### Task directions
In the entries below, how many lines contain the string "plus"? Respond with the number only.

### Itemized modification records
^^^^

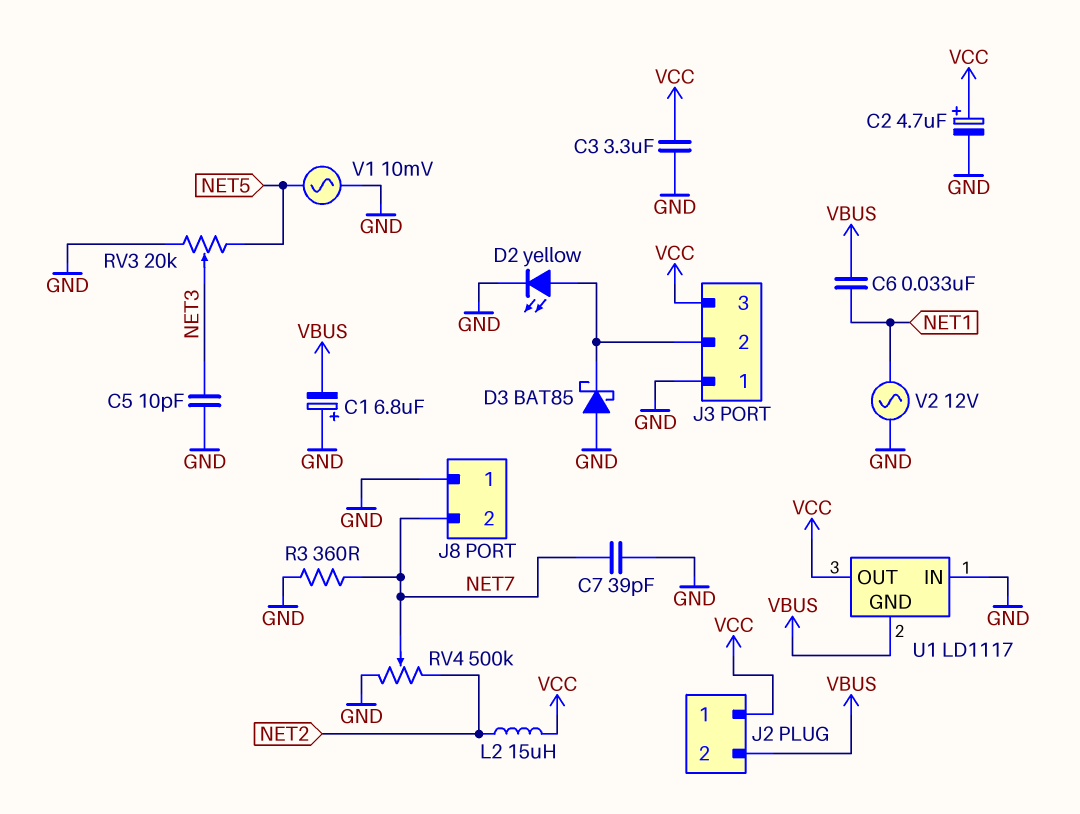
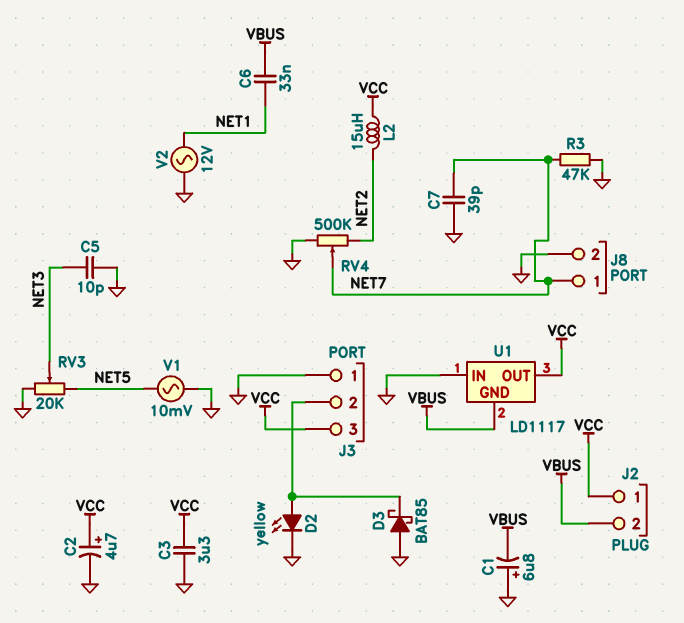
J8 pin 1: GND -> NET7
J8 pin 2: NET7 -> GND
R3: 360 (GND, NET7) -> 47k (GND, NET7)

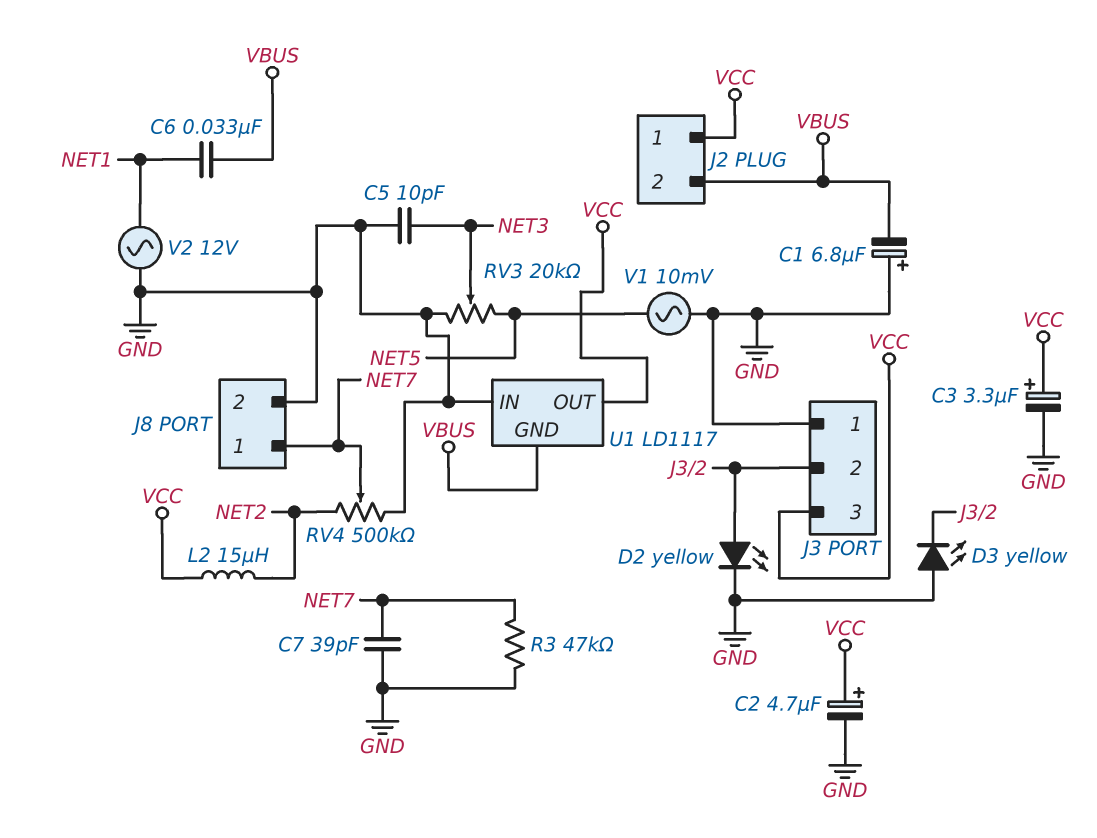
C3: 3.3uF (GND, VCC) -> 3.3uF (plus VCC, minus GND)
D3: schottky BAT85 (A GND, K J3/2) -> LED yellow (A GND, K J3/2)

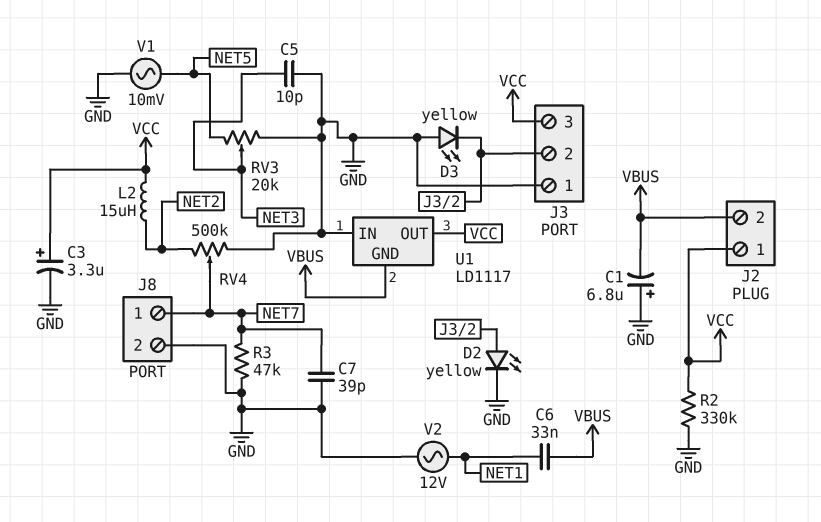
C2: 4.7uF (plus VCC, minus GND) -> none
R2: none -> 330k (GND, VCC)

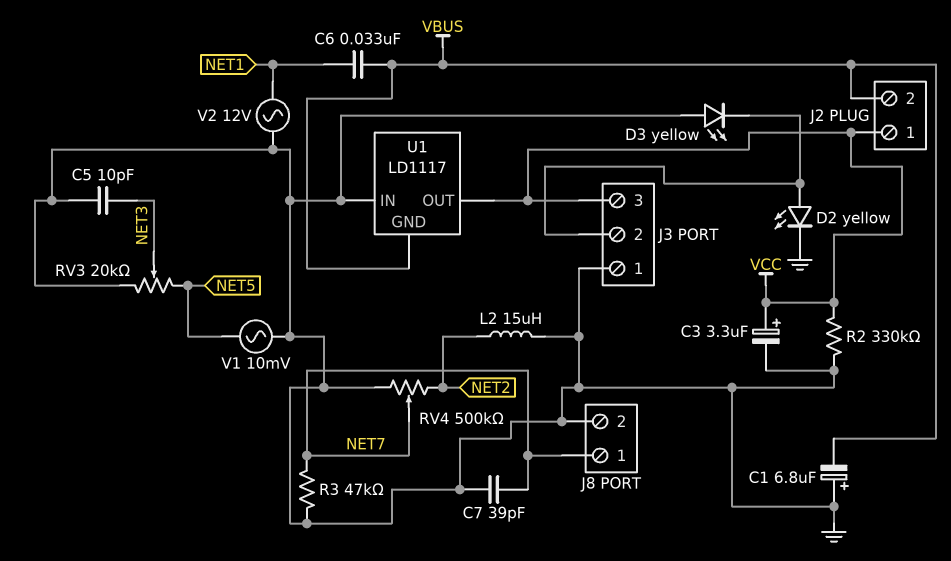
L2: 15uH (NET2, VCC) -> 15uH (GND, NET2)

^^^^

### Exercise response
2